--- PROBLEM TO SOLVE ---
Having read the listing below, repeat it exactly.

--- PROVIDED DATA ---
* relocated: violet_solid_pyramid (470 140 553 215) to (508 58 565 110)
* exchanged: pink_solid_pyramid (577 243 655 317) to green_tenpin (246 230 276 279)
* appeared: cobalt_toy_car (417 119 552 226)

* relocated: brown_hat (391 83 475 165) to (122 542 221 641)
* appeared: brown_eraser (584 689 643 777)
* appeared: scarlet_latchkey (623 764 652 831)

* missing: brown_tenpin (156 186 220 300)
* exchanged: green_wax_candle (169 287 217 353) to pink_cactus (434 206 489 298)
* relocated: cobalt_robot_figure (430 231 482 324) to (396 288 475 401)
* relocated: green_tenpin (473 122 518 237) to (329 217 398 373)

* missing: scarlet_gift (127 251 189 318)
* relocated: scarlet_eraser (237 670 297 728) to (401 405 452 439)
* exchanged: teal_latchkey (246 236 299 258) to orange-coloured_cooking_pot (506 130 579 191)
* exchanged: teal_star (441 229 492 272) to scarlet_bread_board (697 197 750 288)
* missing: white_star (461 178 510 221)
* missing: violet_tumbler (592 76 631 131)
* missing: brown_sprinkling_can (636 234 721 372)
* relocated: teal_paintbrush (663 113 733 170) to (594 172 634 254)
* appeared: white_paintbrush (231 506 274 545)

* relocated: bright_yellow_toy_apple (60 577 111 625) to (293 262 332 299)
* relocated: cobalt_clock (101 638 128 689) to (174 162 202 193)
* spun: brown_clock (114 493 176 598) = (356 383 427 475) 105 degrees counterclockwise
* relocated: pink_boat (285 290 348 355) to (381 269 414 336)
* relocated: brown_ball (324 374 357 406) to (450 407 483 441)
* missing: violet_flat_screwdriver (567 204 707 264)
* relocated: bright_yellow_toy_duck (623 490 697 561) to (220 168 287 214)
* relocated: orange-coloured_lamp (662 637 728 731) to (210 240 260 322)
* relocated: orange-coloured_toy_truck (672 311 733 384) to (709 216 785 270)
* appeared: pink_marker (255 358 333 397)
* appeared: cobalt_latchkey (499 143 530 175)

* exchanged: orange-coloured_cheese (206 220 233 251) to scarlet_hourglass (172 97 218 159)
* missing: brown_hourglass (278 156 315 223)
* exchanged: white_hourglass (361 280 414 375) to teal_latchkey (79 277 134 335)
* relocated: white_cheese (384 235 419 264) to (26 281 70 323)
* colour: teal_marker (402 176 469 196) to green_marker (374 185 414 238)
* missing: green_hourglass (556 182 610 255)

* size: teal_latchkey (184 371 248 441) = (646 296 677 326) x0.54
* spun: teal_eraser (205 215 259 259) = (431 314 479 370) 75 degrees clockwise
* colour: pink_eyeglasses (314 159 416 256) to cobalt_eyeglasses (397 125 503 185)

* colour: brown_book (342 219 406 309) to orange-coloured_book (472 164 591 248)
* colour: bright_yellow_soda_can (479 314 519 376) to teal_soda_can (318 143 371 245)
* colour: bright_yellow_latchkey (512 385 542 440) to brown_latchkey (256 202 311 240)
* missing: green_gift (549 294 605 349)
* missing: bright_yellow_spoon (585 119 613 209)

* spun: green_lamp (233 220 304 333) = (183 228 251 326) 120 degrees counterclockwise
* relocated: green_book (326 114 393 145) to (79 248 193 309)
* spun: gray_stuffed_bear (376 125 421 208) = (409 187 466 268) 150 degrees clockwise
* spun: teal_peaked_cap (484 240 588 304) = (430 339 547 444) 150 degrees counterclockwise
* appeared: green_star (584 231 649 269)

--- SOLVED EXERCISE ---
* relocated: violet_solid_pyramid (470 140 553 215) to (508 58 565 110)
* exchanged: pink_solid_pyramid (577 243 655 317) to green_tenpin (246 230 276 279)
* appeared: cobalt_toy_car (417 119 552 226)

* relocated: brown_hat (391 83 475 165) to (122 542 221 641)
* appeared: brown_eraser (584 689 643 777)
* appeared: scarlet_latchkey (623 764 652 831)

* missing: brown_tenpin (156 186 220 300)
* exchanged: green_wax_candle (169 287 217 353) to pink_cactus (434 206 489 298)
* relocated: cobalt_robot_figure (430 231 482 324) to (396 288 475 401)
* relocated: green_tenpin (473 122 518 237) to (329 217 398 373)

* missing: scarlet_gift (127 251 189 318)
* relocated: scarlet_eraser (237 670 297 728) to (401 405 452 439)
* exchanged: teal_latchkey (246 236 299 258) to orange-coloured_cooking_pot (506 130 579 191)
* exchanged: teal_star (441 229 492 272) to scarlet_bread_board (697 197 750 288)
* missing: white_star (461 178 510 221)
* missing: violet_tumbler (592 76 631 131)
* missing: brown_sprinkling_can (636 234 721 372)
* relocated: teal_paintbrush (663 113 733 170) to (594 172 634 254)
* appeared: white_paintbrush (231 506 274 545)

* relocated: bright_yellow_toy_apple (60 577 111 625) to (293 262 332 299)
* relocated: cobalt_clock (101 638 128 689) to (174 162 202 193)
* spun: brown_clock (114 493 176 598) = (356 383 427 475) 105 degrees counterclockwise
* relocated: pink_boat (285 290 348 355) to (381 269 414 336)
* relocated: brown_ball (324 374 357 406) to (450 407 483 441)
* missing: violet_flat_screwdriver (567 204 707 264)
* relocated: bright_yellow_toy_duck (623 490 697 561) to (220 168 287 214)
* relocated: orange-coloured_lamp (662 637 728 731) to (210 240 260 322)
* relocated: orange-coloured_toy_truck (672 311 733 384) to (709 216 785 270)
* appeared: pink_marker (255 358 333 397)
* appeared: cobalt_latchkey (499 143 530 175)

* exchanged: orange-coloured_cheese (206 220 233 251) to scarlet_hourglass (172 97 218 159)
* missing: brown_hourglass (278 156 315 223)
* exchanged: white_hourglass (361 280 414 375) to teal_latchkey (79 277 134 335)
* relocated: white_cheese (384 235 419 264) to (26 281 70 323)
* colour: teal_marker (402 176 469 196) to green_marker (374 185 414 238)
* missing: green_hourglass (556 182 610 255)

* size: teal_latchkey (184 371 248 441) = (646 296 677 326) x0.54
* spun: teal_eraser (205 215 259 259) = (431 314 479 370) 75 degrees clockwise
* colour: pink_eyeglasses (314 159 416 256) to cobalt_eyeglasses (397 125 503 185)

* colour: brown_book (342 219 406 309) to orange-coloured_book (472 164 591 248)
* colour: bright_yellow_soda_can (479 314 519 376) to teal_soda_can (318 143 371 245)
* colour: bright_yellow_latchkey (512 385 542 440) to brown_latchkey (256 202 311 240)
* missing: green_gift (549 294 605 349)
* missing: bright_yellow_spoon (585 119 613 209)

* spun: green_lamp (233 220 304 333) = (183 228 251 326) 120 degrees counterclockwise
* relocated: green_book (326 114 393 145) to (79 248 193 309)
* spun: gray_stuffed_bear (376 125 421 208) = (409 187 466 268) 150 degrees clockwise
* spun: teal_peaked_cap (484 240 588 304) = (430 339 547 444) 150 degrees counterclockwise
* appeared: green_star (584 231 649 269)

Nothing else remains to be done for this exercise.